== Records to use

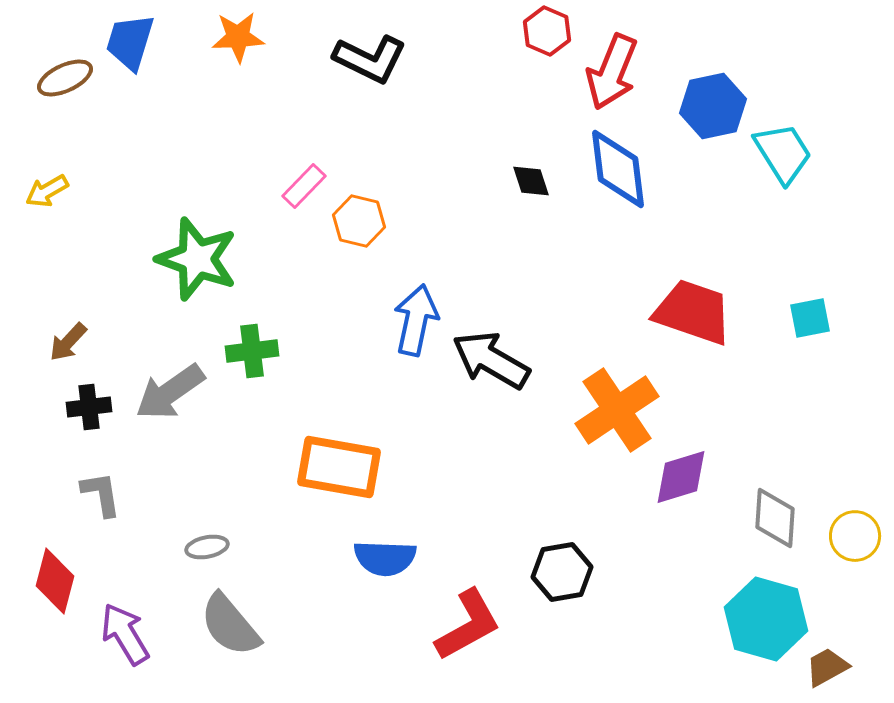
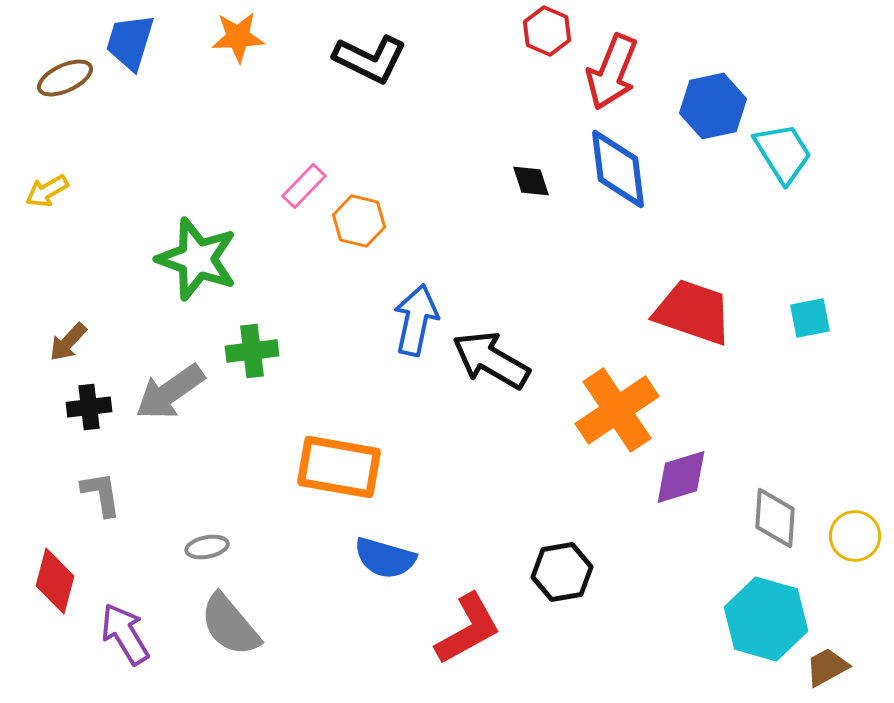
blue semicircle: rotated 14 degrees clockwise
red L-shape: moved 4 px down
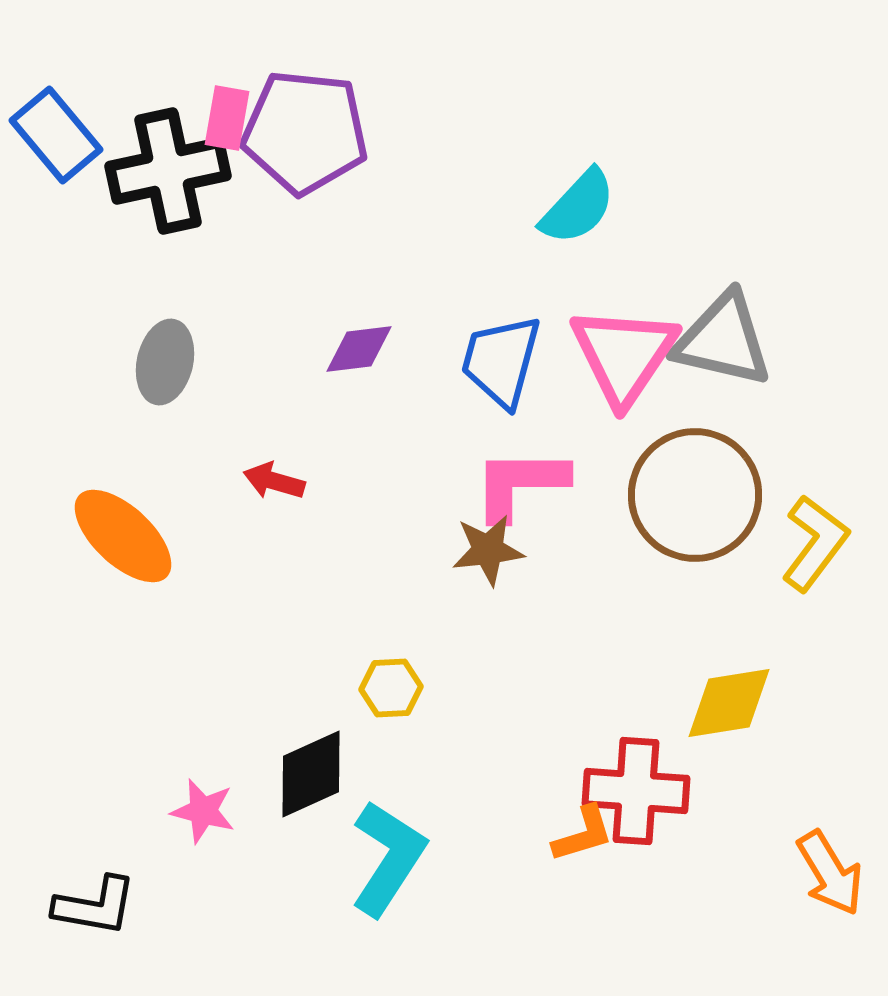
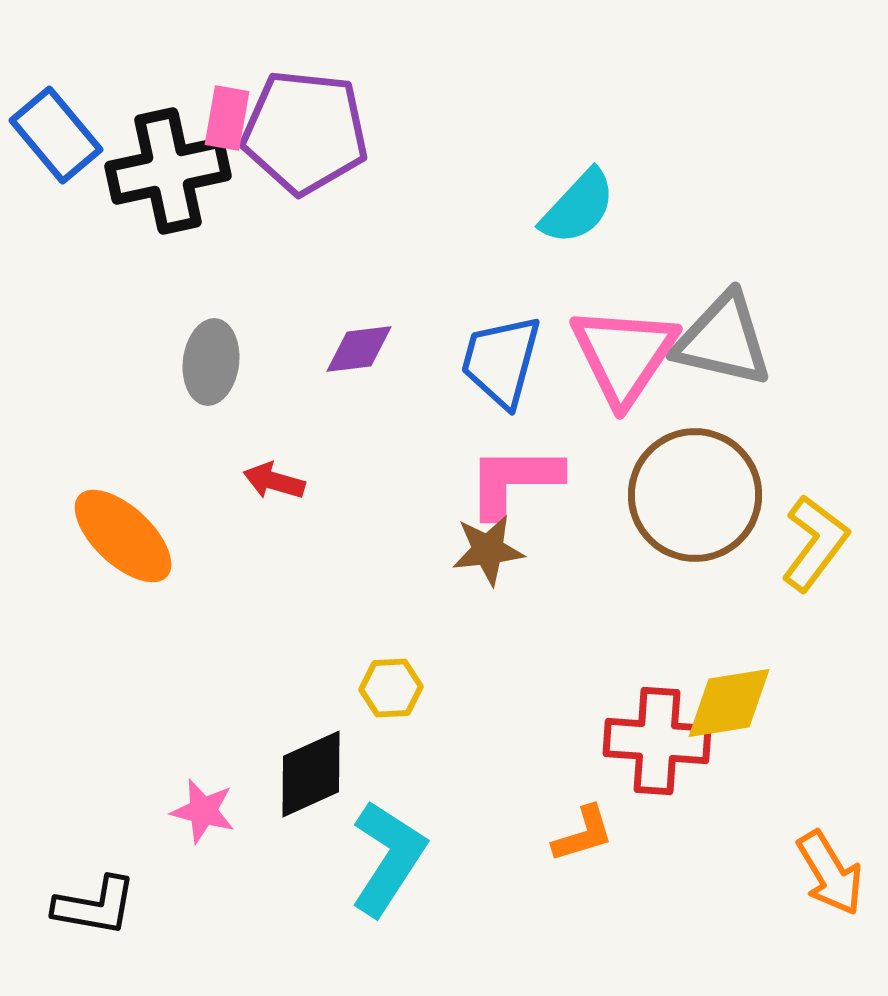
gray ellipse: moved 46 px right; rotated 6 degrees counterclockwise
pink L-shape: moved 6 px left, 3 px up
red cross: moved 21 px right, 50 px up
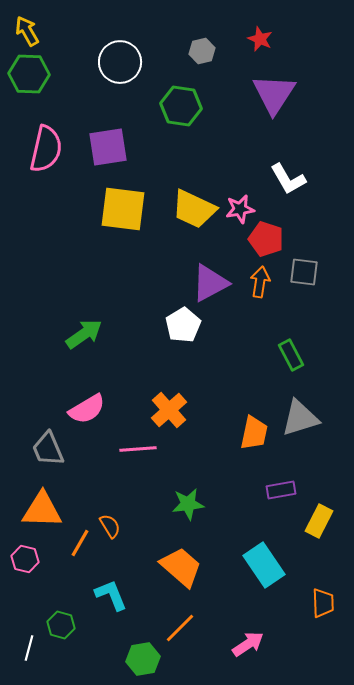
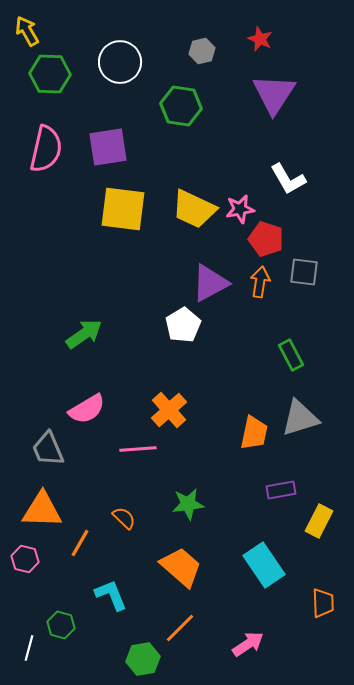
green hexagon at (29, 74): moved 21 px right
orange semicircle at (110, 526): moved 14 px right, 8 px up; rotated 15 degrees counterclockwise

====

» **What you will do**: Take the records from their first line through the line containing "green hexagon at (29, 74): moved 21 px right" and please return exactly those lines, both ends included, minus the pictures.

» **Solution for this problem**:
blue semicircle: rotated 14 degrees clockwise
red L-shape: moved 4 px down
gray ellipse: moved 46 px right; rotated 6 degrees counterclockwise
pink L-shape: moved 6 px left, 3 px up
red cross: moved 21 px right, 50 px up
green hexagon at (29, 74): moved 21 px right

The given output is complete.